◆ **WORK TASK**
Print the data from the line containing "Question: I am" through the line containing "Question: Estimate the", with both lines included. Leave the pictures out.

◆ **STUDY MATERIAL**
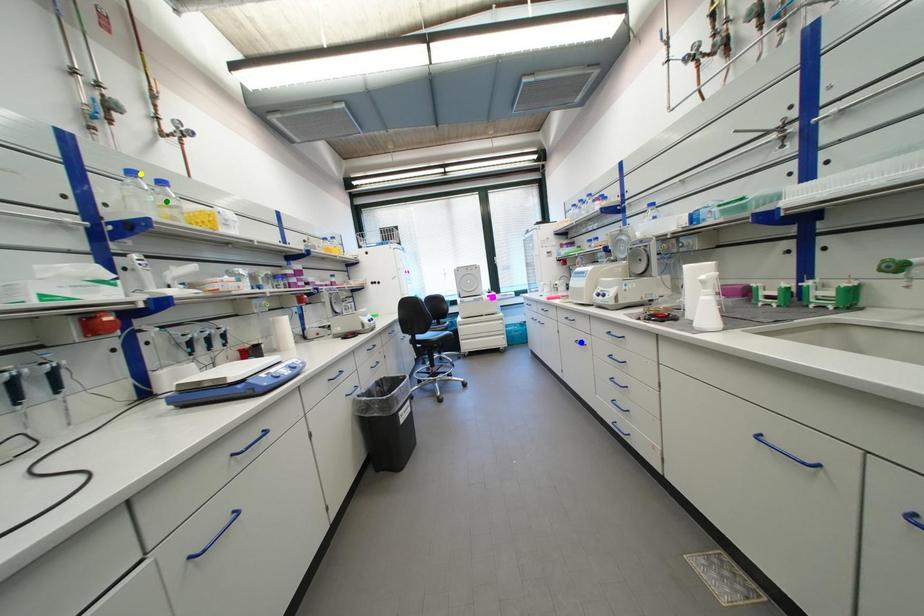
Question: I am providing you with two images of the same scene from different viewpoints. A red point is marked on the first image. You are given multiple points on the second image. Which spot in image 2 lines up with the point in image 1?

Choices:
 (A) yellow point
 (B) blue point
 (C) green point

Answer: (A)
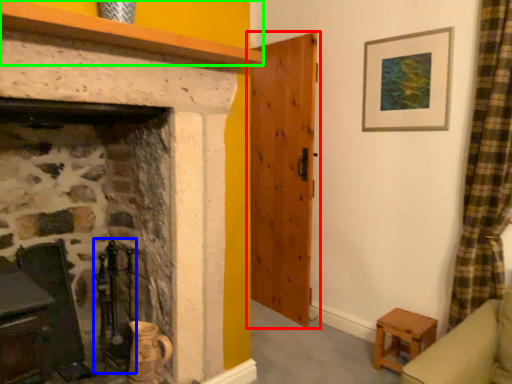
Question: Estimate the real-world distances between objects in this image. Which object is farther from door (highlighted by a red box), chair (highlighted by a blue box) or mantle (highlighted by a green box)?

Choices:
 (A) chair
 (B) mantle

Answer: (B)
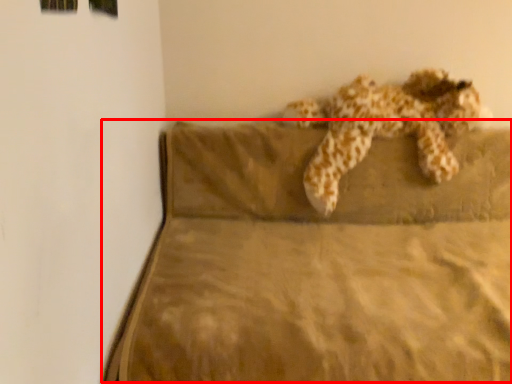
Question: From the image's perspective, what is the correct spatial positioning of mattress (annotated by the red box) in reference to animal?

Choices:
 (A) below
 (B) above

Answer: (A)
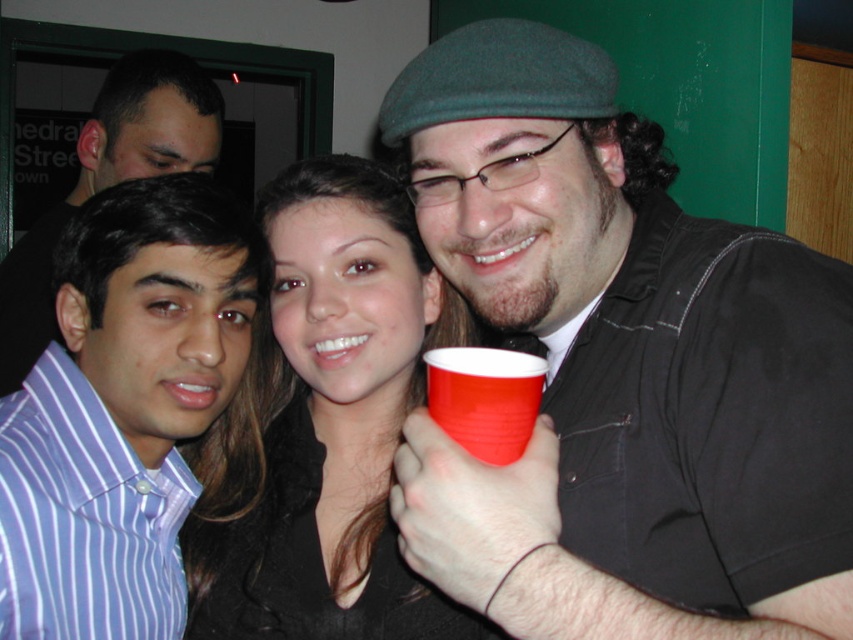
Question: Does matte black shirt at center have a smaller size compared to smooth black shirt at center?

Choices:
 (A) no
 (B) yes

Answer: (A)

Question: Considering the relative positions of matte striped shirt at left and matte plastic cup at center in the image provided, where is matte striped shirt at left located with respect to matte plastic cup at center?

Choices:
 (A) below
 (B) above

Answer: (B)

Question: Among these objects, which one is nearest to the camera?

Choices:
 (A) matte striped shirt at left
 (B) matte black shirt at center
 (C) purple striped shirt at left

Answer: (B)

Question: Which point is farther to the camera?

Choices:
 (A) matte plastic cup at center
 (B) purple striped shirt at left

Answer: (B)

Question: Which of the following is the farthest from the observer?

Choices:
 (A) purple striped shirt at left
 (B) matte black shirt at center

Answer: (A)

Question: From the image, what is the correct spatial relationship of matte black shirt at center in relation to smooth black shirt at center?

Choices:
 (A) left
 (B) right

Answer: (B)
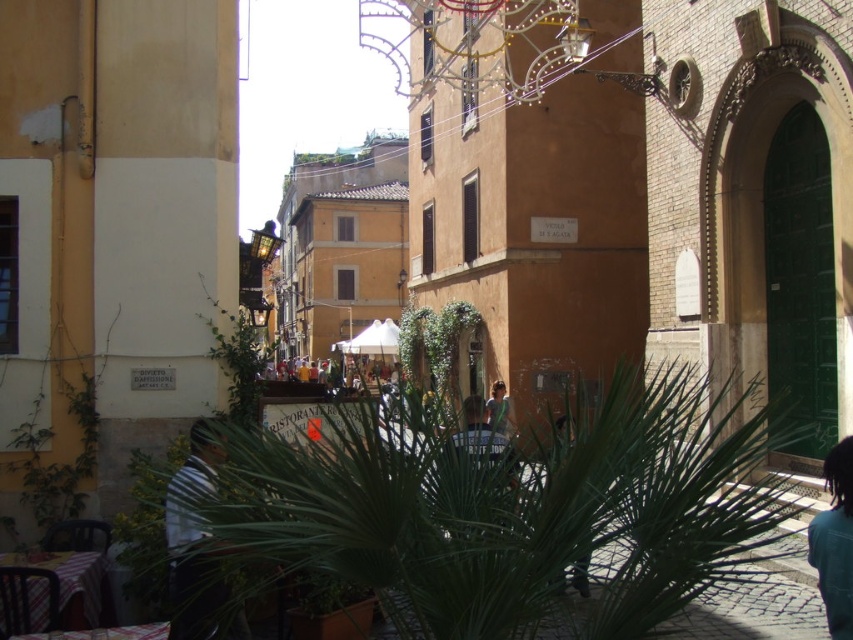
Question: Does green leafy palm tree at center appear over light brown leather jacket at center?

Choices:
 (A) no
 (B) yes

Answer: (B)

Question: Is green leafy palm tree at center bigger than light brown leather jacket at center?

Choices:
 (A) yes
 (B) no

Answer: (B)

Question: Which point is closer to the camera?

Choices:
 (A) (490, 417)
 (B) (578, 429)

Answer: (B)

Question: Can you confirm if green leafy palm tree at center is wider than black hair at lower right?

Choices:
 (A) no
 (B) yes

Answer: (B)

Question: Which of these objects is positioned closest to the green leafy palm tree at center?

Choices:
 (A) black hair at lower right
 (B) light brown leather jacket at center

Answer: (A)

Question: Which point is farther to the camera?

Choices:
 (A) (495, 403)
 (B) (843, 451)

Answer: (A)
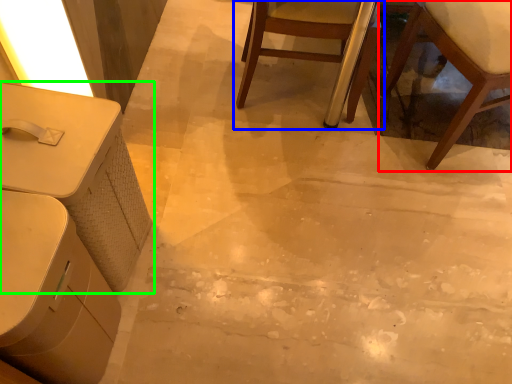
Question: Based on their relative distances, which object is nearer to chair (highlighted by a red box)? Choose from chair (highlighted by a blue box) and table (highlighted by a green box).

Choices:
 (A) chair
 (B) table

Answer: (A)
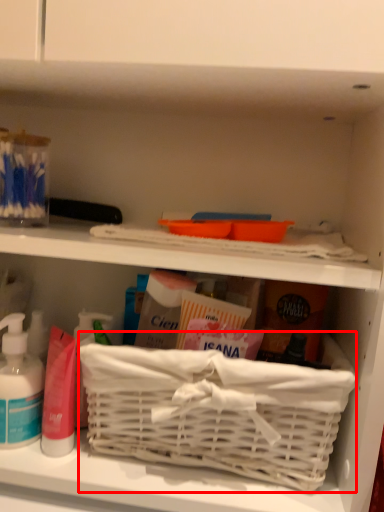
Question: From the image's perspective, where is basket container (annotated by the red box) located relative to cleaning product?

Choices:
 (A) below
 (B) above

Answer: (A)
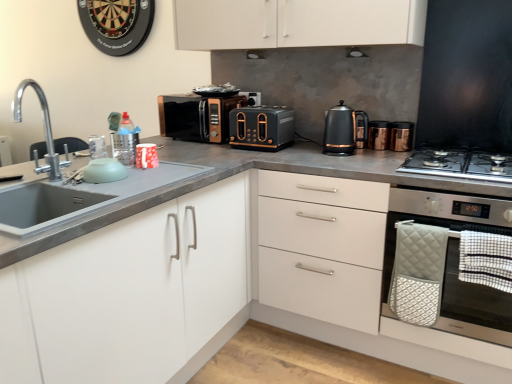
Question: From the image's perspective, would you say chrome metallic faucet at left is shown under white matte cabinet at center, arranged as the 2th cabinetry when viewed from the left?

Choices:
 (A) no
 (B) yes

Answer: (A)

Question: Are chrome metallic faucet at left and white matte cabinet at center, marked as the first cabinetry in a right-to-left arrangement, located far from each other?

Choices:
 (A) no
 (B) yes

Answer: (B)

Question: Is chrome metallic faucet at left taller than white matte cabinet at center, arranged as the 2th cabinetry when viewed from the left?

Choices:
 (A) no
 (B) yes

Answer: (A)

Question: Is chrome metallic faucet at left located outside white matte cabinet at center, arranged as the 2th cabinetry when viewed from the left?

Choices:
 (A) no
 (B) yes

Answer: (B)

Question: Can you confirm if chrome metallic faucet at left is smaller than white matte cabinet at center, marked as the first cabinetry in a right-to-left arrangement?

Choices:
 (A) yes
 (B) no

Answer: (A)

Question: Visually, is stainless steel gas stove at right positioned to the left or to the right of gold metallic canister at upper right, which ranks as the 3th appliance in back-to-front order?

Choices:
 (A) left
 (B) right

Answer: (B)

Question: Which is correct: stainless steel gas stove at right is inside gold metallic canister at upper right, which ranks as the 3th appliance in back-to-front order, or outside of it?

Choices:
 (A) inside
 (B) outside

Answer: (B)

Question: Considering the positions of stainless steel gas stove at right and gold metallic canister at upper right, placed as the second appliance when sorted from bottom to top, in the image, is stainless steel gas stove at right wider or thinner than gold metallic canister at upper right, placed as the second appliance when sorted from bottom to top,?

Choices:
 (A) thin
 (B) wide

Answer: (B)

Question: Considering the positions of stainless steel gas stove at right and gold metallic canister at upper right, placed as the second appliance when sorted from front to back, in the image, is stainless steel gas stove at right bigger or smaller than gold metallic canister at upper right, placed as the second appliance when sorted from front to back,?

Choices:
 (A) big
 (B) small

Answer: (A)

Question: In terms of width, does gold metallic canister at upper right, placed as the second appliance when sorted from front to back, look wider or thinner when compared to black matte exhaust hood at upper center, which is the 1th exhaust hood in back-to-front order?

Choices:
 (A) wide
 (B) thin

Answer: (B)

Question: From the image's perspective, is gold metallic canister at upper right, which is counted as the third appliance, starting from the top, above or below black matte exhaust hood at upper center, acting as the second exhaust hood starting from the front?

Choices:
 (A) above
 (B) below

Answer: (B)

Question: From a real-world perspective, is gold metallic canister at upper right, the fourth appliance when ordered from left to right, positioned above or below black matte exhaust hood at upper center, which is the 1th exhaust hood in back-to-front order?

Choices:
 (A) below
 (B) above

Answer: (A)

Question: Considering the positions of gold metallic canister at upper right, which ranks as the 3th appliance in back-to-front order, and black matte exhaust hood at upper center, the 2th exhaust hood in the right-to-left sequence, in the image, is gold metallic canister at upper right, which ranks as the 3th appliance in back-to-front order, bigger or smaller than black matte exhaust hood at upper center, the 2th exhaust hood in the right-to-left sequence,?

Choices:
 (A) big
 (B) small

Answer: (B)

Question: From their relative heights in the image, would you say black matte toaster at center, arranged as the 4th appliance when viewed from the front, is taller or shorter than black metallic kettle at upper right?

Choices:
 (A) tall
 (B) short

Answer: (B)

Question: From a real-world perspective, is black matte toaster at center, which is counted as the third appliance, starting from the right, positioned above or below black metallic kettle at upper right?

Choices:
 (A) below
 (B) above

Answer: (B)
==
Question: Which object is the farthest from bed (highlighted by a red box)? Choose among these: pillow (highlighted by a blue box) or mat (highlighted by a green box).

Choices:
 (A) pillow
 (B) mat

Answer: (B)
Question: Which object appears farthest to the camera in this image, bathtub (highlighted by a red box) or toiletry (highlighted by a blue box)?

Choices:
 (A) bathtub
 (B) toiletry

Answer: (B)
* * *
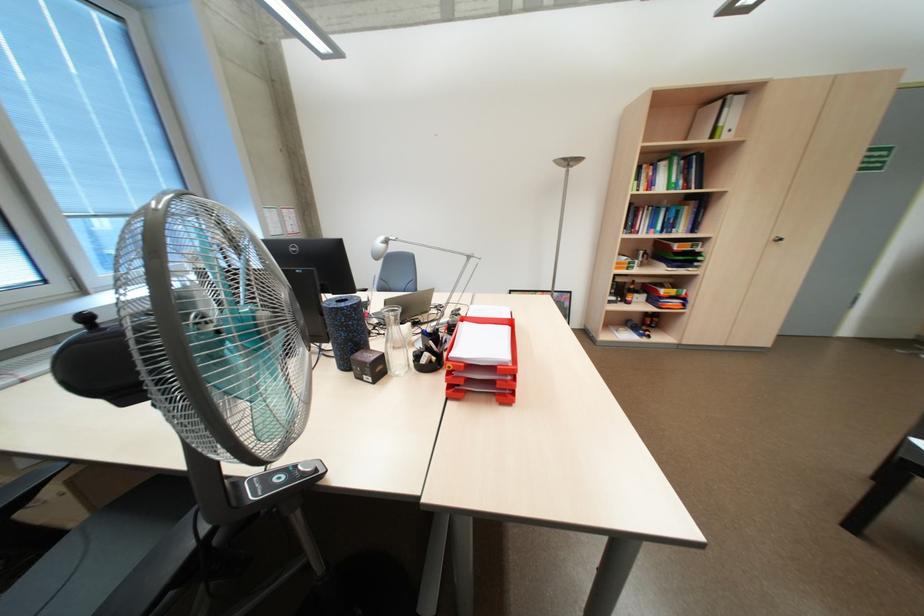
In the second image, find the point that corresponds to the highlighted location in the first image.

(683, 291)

◆ **RESULT OF THIS TASK**
Question: I am providing you with two images of the same scene from different viewpoints. A red point is marked on the first image. You are given multiple points on the second image. Which spot in image 2 lines up with the point in image 1?

Choices:
 (A) yellow point
 (B) blue point
 (C) green point

Answer: (A)
Question: Estimate the real-world distances between objects in this image. Which object is farther from door (highlighted by a red box), chair (highlighted by a blue box) or mantle (highlighted by a green box)?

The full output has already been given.